Copy every line that holds the string "pink" from the data below.
*** Supplied entries ***
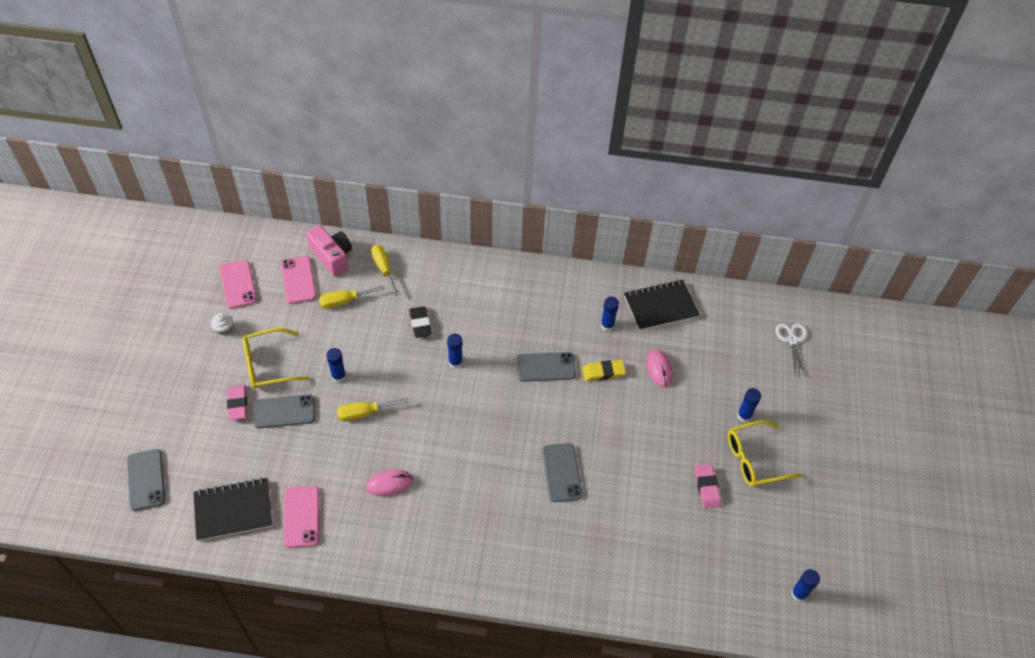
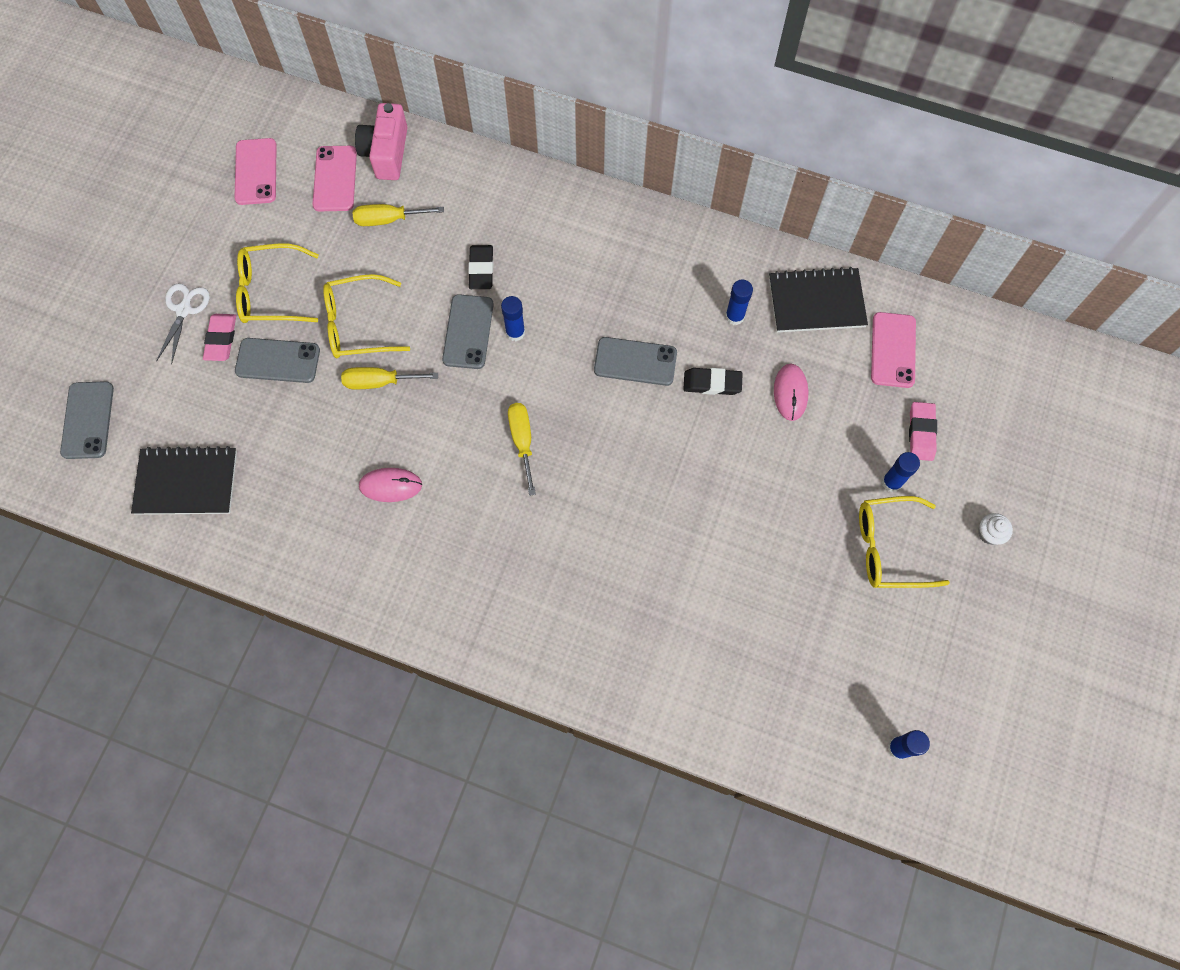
camera: 15 degrees right, 15 degrees up
white cupcake [211,313,233,335] -> white cupcake moved to [978,513,1013,545]
pink phone [283,486,319,548] -> pink phone moved to [871,312,916,388]
pink camera [306,225,352,277] -> pink camera turned 150 degrees counterclockwise [355,103,407,180]
blue glue stick [326,348,346,383] -> yellow glasses [323,274,410,358]
yellow screwdriver [371,245,399,296] -> yellow screwdriver moved to [508,403,536,496]
grey phone [542,443,582,502] -> grey phone moved to [442,294,494,369]
yellow eraser [582,360,626,381] -> black eraser [683,368,743,395]
pink eraser [695,464,721,508] -> pink eraser moved to [909,402,937,461]
white scissors [776,323,807,377] -> white scissors moved to [156,283,210,365]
*** End of Supplied entries ***
Solved exercise:
pink phone [283,486,319,548] -> pink phone moved to [871,312,916,388]
pink camera [306,225,352,277] -> pink camera turned 150 degrees counterclockwise [355,103,407,180]
pink eraser [695,464,721,508] -> pink eraser moved to [909,402,937,461]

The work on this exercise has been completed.